[The data — start]
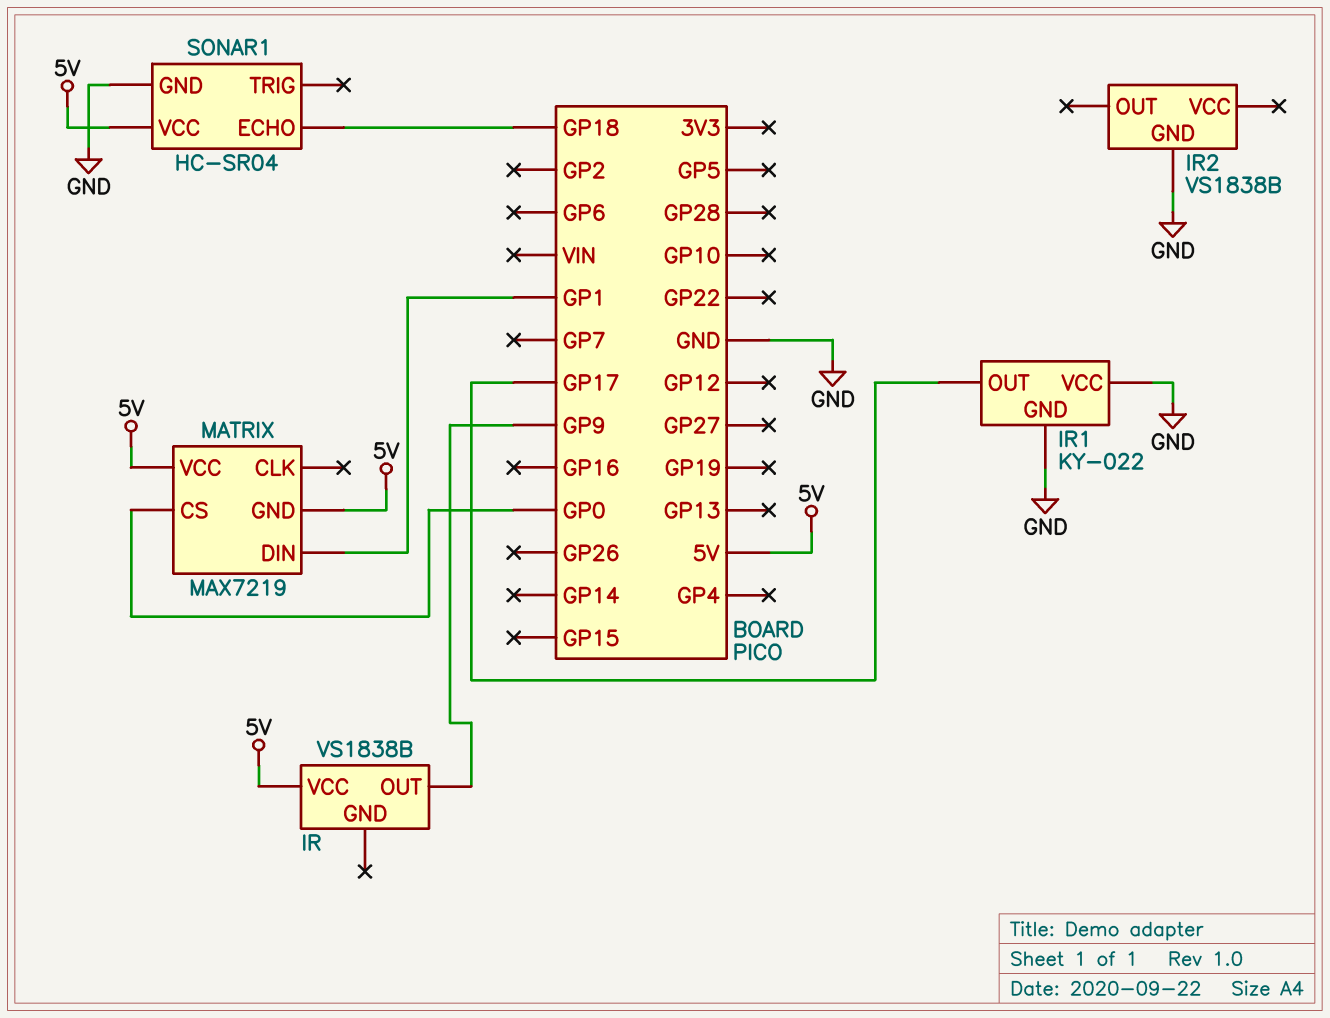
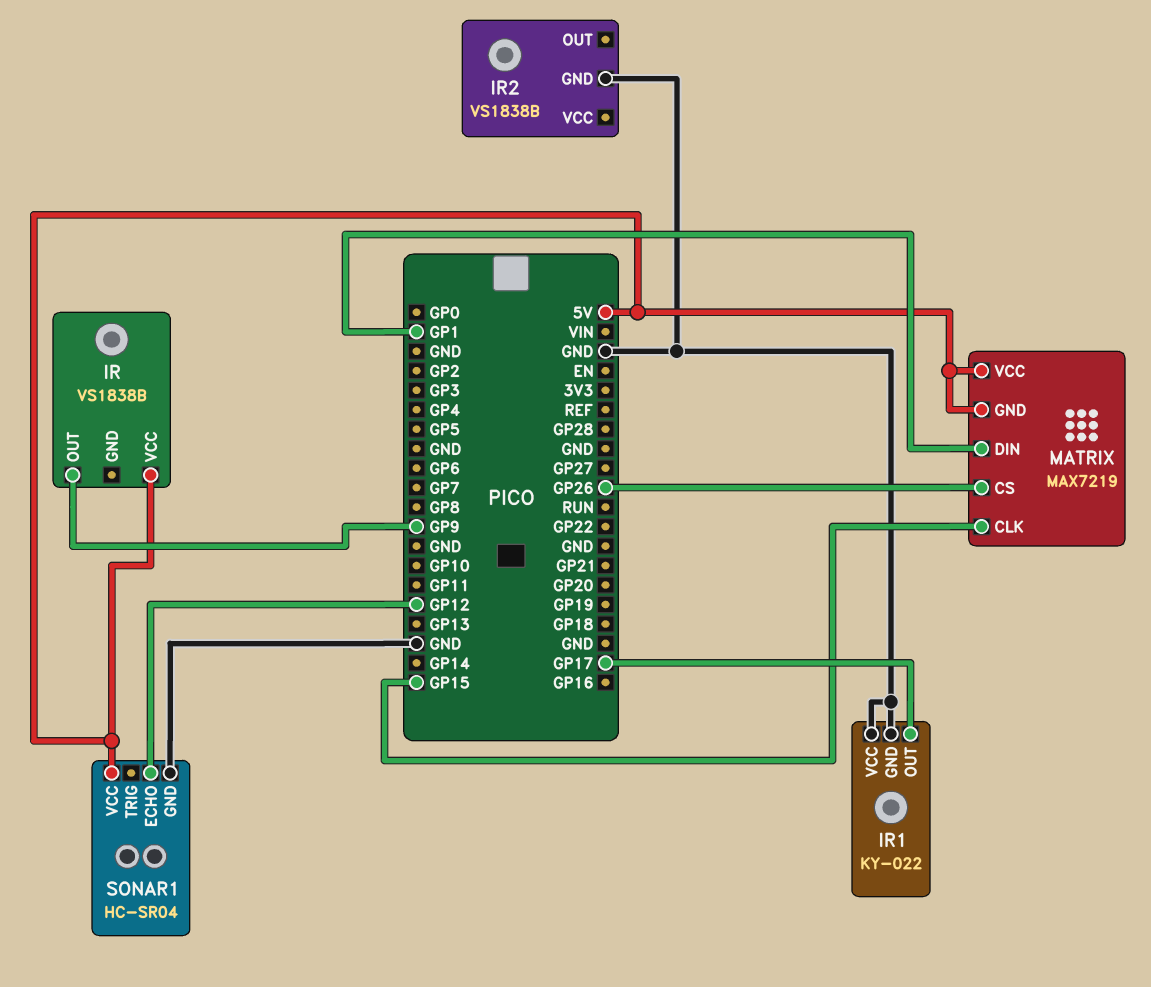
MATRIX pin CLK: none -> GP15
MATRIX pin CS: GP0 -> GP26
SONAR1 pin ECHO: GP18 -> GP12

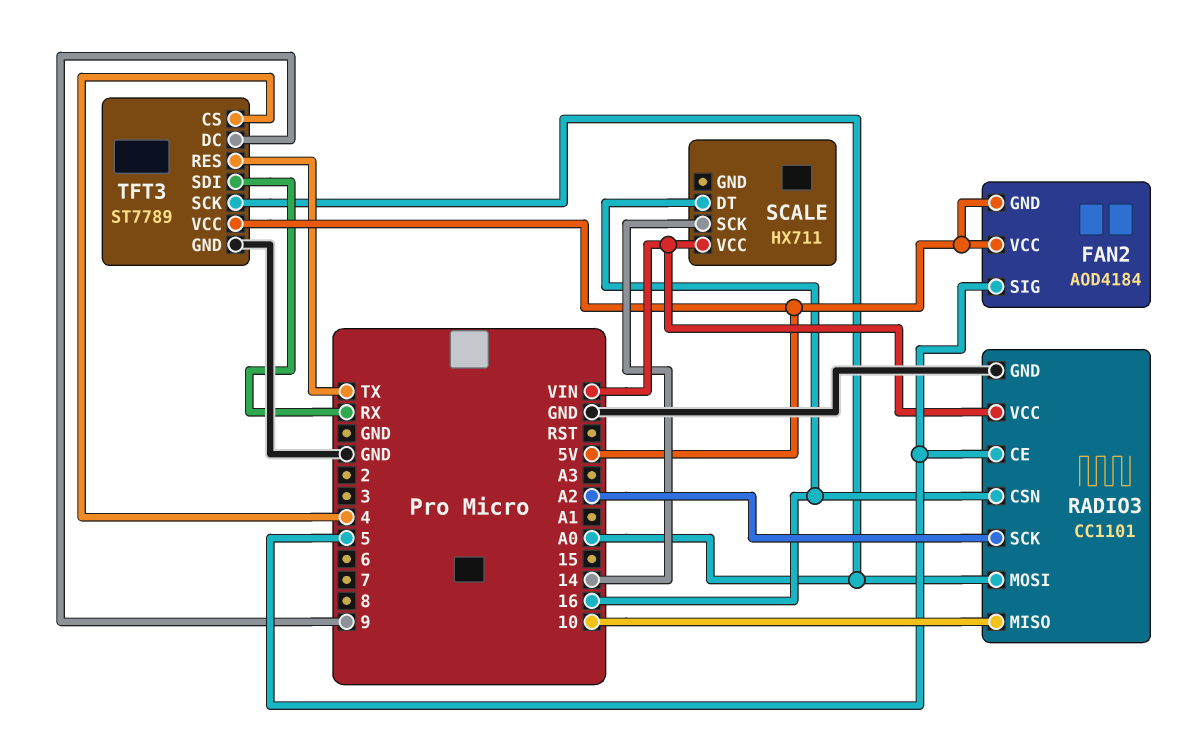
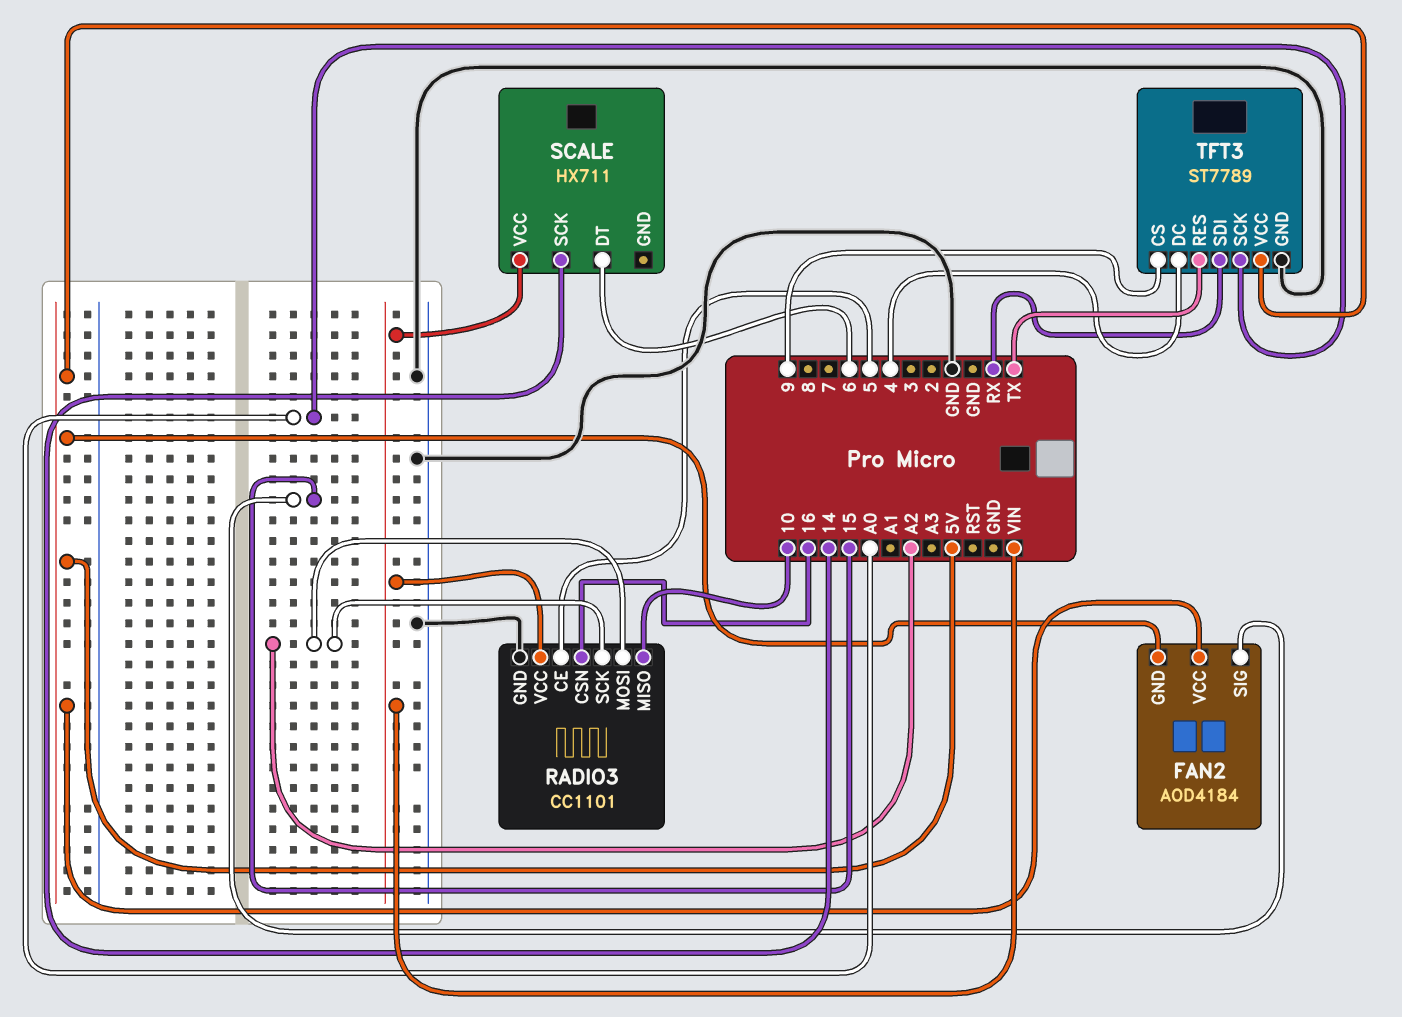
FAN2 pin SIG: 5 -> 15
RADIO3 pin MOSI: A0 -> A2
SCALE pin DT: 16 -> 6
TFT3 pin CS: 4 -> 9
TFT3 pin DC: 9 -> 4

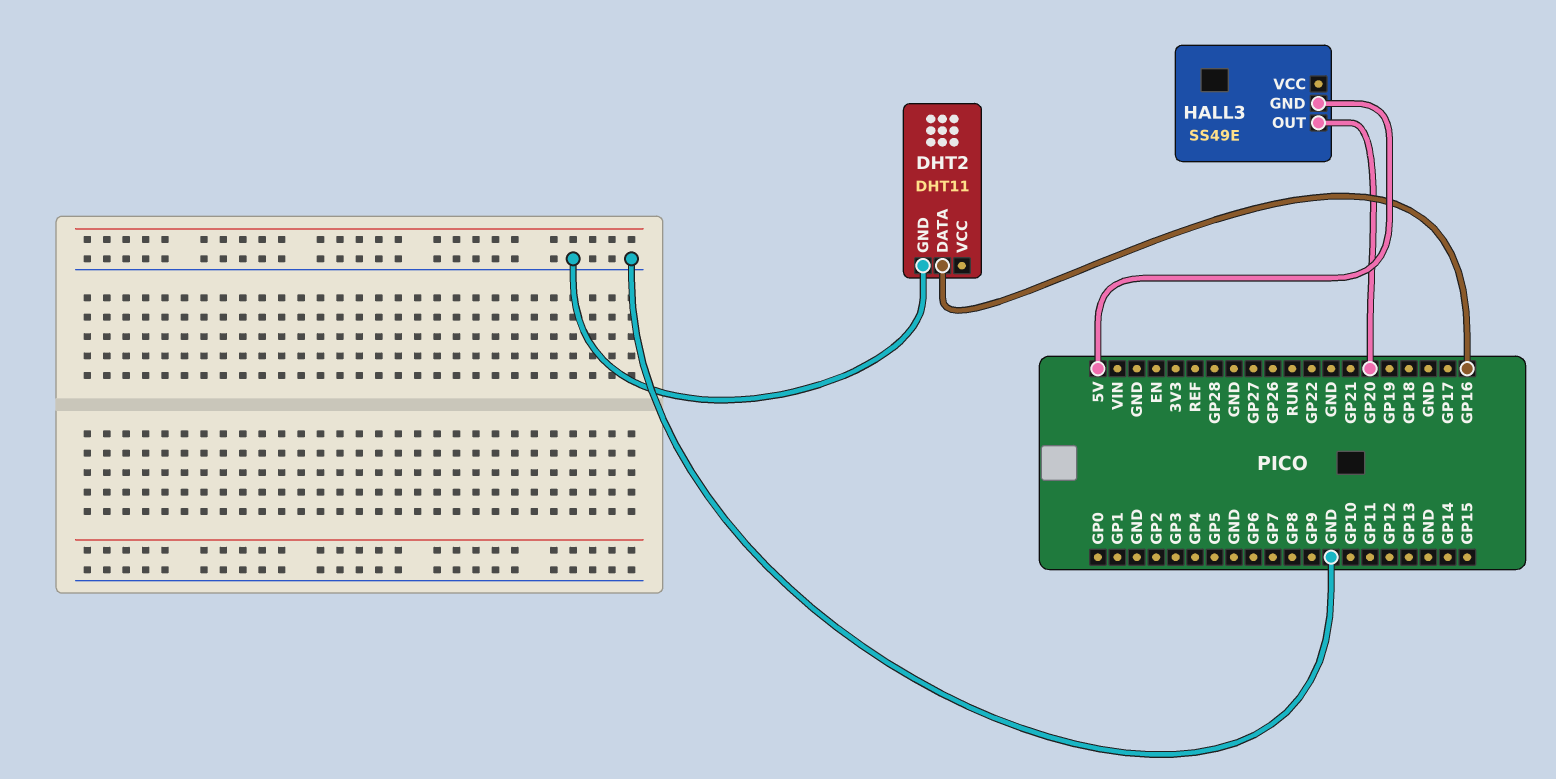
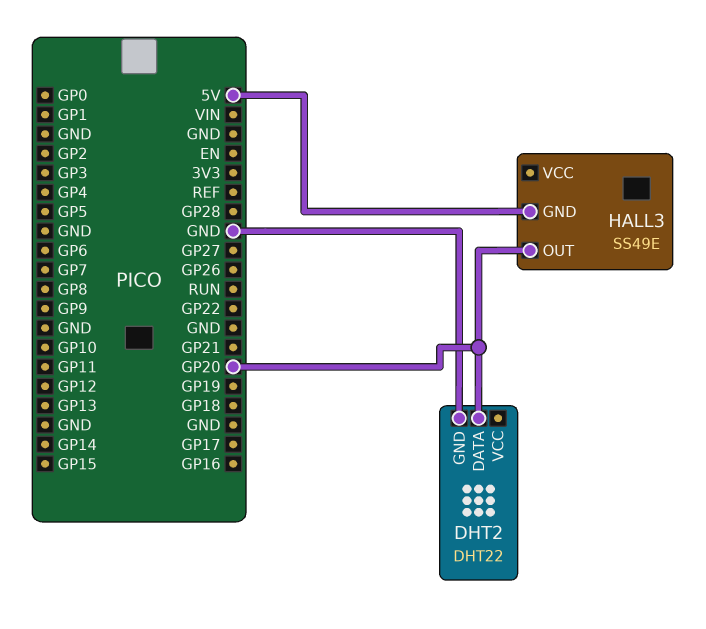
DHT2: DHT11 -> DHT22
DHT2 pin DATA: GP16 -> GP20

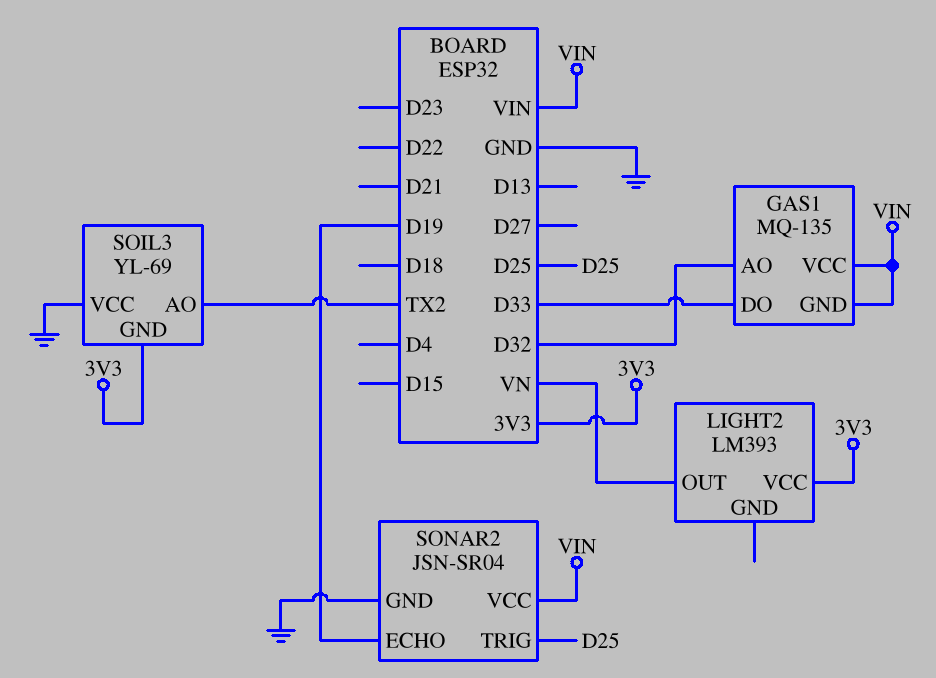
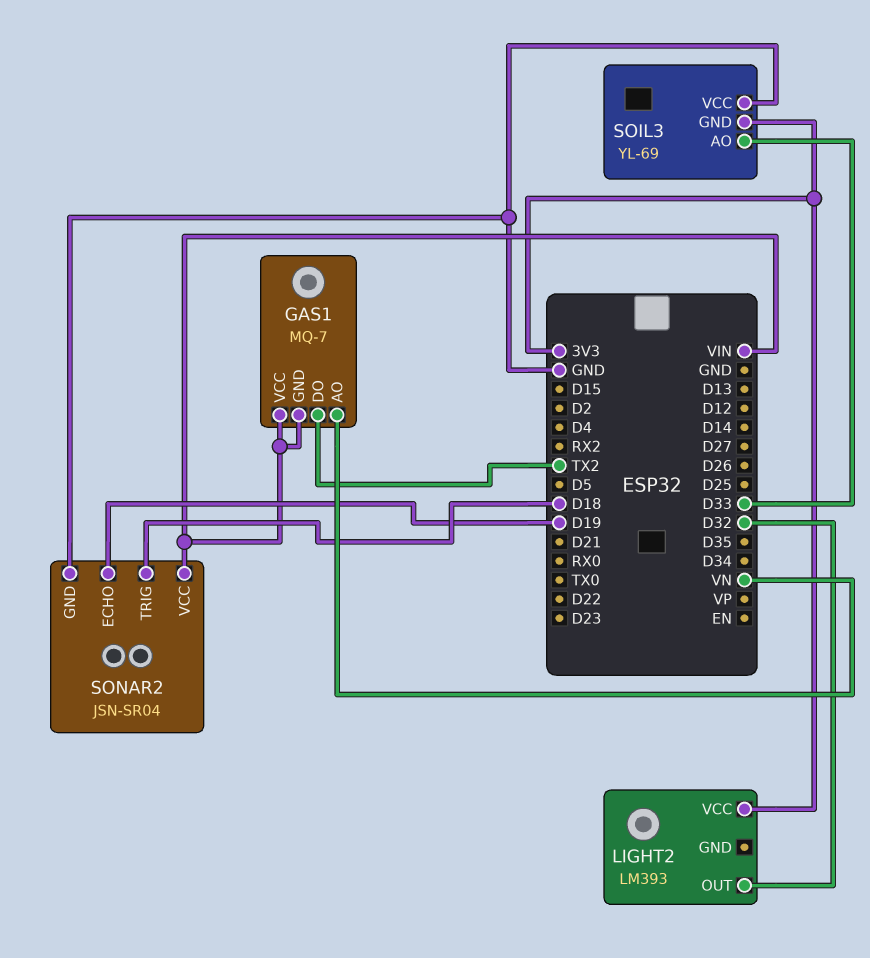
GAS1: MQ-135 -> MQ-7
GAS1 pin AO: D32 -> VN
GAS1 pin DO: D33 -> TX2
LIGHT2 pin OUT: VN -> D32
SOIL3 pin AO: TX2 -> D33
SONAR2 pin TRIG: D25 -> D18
[The data — finish]
[Exercise aim]: Copy out, from the material above, each line in which the string "MATRIX" is found.

[Answer section]:
MATRIX pin CLK: none -> GP15
MATRIX pin CS: GP0 -> GP26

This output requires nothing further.